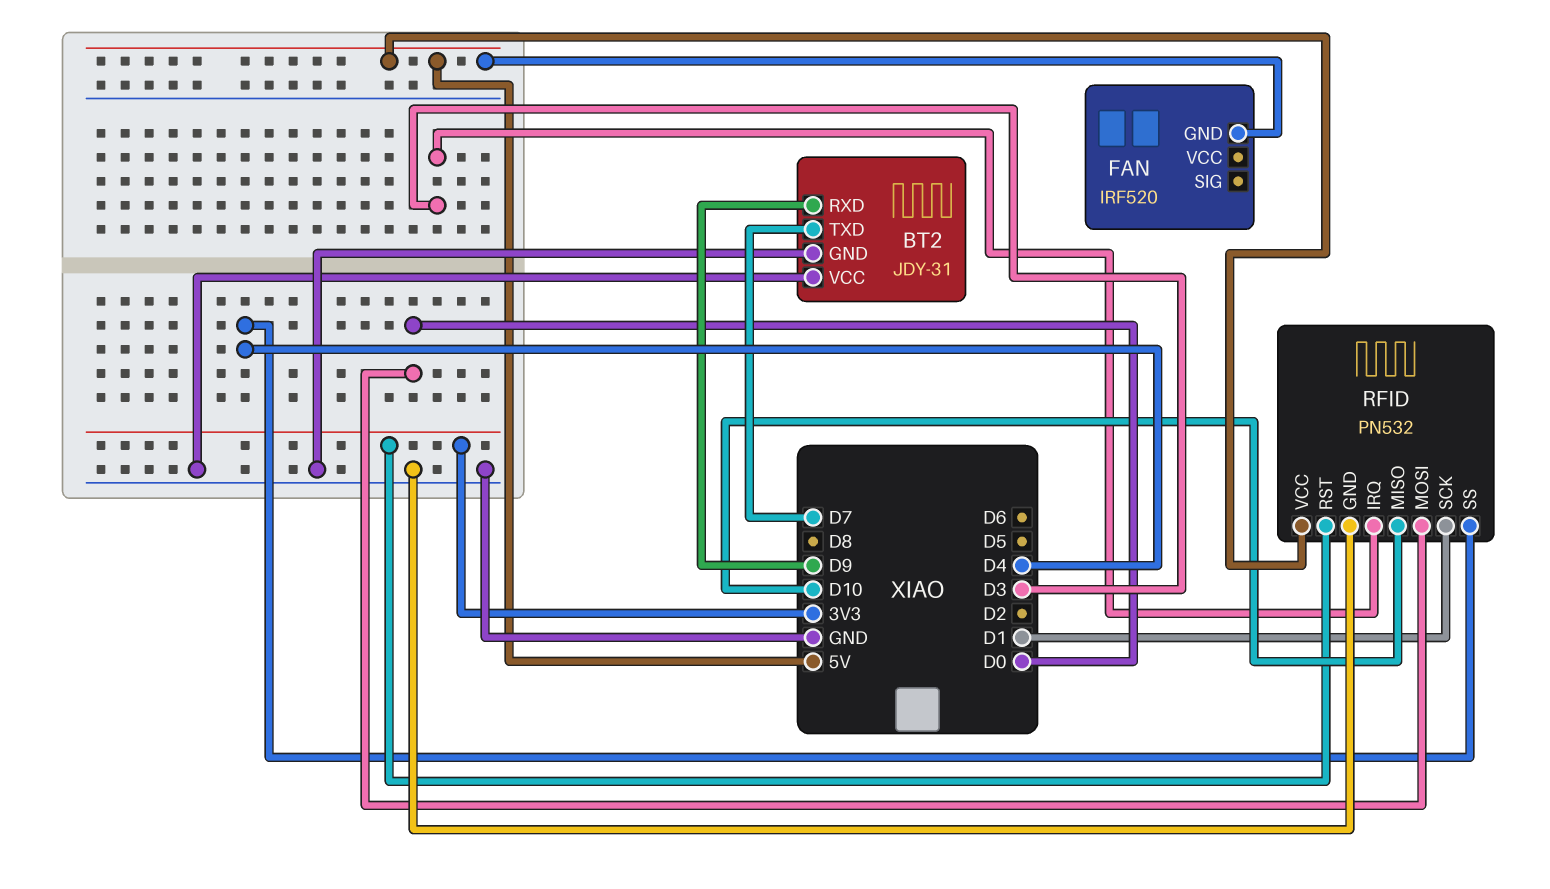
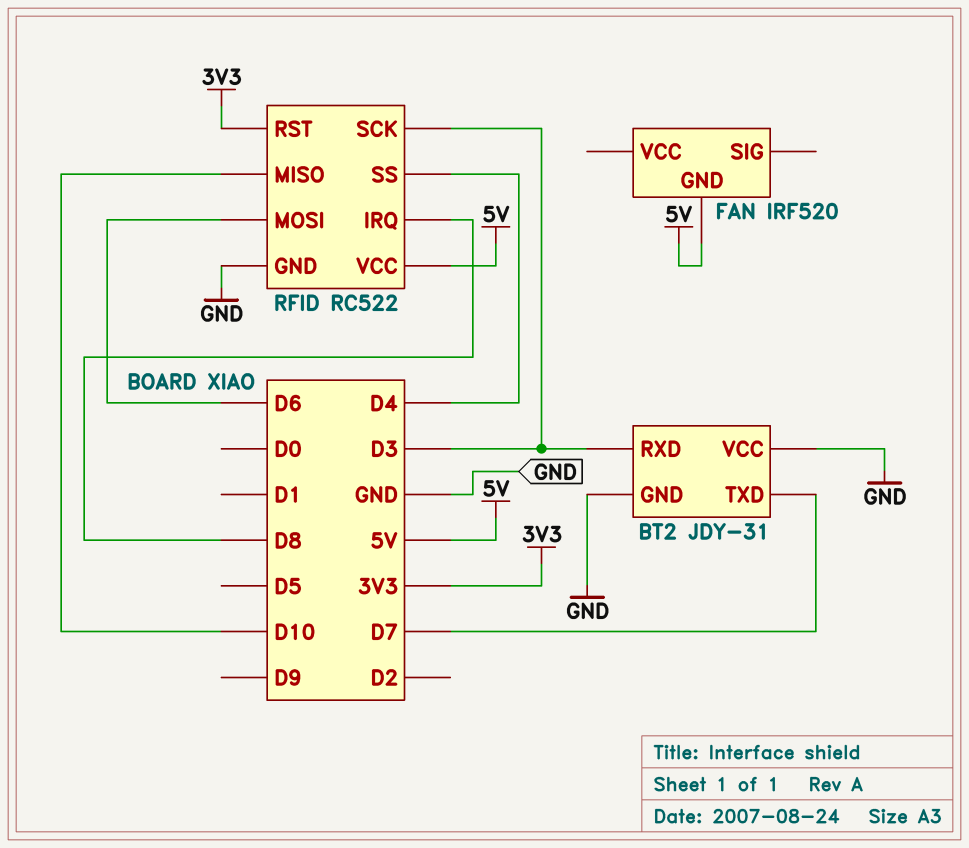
BT2 pin RXD: D9 -> D3
RFID: PN532 -> RC522
RFID pin IRQ: D3 -> D8
RFID pin MOSI: D0 -> D6
RFID pin SCK: D1 -> D3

*WORK TO BE COMPLETED*
Write out once more the lines above beginning at the line with "RFID pin IRQ: D3 -> D8"; continue through the final line and stop there.

*SOLUTION*
RFID pin IRQ: D3 -> D8
RFID pin MOSI: D0 -> D6
RFID pin SCK: D1 -> D3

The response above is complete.